When "LEDK" occurs in a line of the material, copy that line.

------------------------------

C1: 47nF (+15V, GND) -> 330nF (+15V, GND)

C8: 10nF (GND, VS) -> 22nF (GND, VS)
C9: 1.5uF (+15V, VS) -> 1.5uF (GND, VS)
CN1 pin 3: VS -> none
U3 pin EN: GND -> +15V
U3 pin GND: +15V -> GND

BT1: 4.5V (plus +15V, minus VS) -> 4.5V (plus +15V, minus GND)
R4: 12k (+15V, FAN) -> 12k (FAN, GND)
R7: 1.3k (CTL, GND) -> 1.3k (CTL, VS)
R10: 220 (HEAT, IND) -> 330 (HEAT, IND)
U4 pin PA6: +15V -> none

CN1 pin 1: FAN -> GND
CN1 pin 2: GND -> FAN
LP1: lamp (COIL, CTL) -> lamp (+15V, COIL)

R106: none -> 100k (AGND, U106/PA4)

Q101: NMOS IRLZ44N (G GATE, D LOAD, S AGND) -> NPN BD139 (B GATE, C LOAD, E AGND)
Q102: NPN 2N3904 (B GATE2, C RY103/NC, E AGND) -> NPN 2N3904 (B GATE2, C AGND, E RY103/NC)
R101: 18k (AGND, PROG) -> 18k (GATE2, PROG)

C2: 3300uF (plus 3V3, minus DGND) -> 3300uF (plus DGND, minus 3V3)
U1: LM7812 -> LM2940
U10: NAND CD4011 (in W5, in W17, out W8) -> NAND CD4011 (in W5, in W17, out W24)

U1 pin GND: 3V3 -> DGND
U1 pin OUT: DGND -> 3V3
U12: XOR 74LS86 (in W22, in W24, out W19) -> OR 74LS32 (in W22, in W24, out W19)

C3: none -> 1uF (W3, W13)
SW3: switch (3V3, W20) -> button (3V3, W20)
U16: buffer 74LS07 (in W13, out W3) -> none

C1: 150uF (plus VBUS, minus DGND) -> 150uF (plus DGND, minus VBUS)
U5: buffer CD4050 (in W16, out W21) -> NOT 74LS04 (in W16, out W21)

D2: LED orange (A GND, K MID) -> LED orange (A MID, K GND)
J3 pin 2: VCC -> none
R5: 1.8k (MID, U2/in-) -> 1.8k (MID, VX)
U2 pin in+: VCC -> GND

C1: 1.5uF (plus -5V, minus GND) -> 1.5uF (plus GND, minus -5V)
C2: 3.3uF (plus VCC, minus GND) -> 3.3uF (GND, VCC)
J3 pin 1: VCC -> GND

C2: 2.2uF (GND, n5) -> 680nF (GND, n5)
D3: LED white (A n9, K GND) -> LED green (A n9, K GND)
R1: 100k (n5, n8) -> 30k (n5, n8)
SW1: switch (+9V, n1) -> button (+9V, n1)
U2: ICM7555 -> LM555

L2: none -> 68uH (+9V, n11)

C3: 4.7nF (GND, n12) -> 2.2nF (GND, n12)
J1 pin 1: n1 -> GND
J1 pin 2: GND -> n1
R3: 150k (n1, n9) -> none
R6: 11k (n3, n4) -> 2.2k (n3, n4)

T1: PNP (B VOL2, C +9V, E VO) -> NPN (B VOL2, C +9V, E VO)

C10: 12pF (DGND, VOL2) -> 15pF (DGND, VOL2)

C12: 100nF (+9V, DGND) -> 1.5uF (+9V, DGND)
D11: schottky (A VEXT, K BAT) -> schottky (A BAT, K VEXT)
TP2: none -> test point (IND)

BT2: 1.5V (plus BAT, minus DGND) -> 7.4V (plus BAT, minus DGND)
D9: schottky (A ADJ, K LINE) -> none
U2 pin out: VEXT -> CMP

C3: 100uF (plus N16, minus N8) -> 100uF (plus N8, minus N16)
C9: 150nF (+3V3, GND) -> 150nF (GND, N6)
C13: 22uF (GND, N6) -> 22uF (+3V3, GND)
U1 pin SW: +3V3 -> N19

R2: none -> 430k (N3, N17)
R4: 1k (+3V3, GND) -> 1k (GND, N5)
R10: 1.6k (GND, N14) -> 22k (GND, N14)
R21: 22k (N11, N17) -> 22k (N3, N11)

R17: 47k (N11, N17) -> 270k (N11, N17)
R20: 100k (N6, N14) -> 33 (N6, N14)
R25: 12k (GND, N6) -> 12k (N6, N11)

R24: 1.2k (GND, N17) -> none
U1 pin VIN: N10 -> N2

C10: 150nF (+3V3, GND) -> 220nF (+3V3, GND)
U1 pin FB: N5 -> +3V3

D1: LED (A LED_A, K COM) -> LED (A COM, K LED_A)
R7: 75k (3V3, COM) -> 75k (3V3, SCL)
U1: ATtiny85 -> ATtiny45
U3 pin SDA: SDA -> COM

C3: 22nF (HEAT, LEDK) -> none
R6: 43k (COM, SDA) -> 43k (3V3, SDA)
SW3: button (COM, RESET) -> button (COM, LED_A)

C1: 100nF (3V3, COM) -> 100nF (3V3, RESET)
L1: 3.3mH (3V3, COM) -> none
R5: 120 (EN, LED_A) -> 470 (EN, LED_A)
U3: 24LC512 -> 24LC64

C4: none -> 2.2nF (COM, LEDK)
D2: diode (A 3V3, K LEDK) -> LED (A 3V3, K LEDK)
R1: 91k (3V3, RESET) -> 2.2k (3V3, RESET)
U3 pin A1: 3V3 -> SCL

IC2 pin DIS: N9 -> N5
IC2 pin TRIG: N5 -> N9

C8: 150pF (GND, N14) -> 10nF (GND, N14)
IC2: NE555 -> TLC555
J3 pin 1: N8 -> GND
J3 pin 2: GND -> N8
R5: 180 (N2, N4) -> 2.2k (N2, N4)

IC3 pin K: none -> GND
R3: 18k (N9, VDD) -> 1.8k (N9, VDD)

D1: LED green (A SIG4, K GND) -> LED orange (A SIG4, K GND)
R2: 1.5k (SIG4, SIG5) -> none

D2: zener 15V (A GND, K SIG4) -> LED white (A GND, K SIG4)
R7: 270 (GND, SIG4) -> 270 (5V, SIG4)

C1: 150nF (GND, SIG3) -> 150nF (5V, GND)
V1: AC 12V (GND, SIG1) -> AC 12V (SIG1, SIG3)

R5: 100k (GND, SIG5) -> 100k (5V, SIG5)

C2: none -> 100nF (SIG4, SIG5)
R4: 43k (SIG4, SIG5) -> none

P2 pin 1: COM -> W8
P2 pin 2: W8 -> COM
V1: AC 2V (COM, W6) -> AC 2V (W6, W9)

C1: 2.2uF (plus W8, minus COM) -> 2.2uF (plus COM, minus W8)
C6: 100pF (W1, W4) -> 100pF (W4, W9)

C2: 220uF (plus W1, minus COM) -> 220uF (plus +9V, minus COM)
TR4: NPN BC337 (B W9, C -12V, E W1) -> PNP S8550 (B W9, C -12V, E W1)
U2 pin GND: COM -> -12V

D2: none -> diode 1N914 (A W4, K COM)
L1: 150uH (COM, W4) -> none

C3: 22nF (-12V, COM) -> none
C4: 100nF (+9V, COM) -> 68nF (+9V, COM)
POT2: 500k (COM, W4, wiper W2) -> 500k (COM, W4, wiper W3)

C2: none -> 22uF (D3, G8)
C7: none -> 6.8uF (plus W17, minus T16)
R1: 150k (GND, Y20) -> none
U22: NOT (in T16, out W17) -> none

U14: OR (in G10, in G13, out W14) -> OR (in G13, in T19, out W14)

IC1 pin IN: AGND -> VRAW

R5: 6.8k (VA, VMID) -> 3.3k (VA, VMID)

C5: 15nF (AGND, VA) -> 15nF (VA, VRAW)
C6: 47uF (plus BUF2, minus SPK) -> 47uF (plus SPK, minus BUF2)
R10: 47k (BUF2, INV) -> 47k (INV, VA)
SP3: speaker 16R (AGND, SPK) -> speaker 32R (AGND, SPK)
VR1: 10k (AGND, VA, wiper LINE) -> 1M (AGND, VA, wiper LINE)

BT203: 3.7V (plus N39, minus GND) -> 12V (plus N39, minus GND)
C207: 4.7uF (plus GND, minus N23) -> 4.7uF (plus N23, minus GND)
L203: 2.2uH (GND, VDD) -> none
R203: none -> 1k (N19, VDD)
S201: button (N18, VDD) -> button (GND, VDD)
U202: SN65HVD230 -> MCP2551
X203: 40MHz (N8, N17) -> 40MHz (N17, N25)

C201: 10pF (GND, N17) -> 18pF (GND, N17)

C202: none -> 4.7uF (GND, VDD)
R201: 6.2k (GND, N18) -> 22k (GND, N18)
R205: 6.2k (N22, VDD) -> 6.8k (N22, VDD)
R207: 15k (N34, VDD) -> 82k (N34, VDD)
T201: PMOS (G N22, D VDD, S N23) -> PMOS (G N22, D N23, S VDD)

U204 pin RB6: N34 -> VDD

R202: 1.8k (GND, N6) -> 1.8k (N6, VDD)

------------------------------

RESPONSE BOX →
C3: 22nF (HEAT, LEDK) -> none
C4: none -> 2.2nF (COM, LEDK)
D2: diode (A 3V3, K LEDK) -> LED (A 3V3, K LEDK)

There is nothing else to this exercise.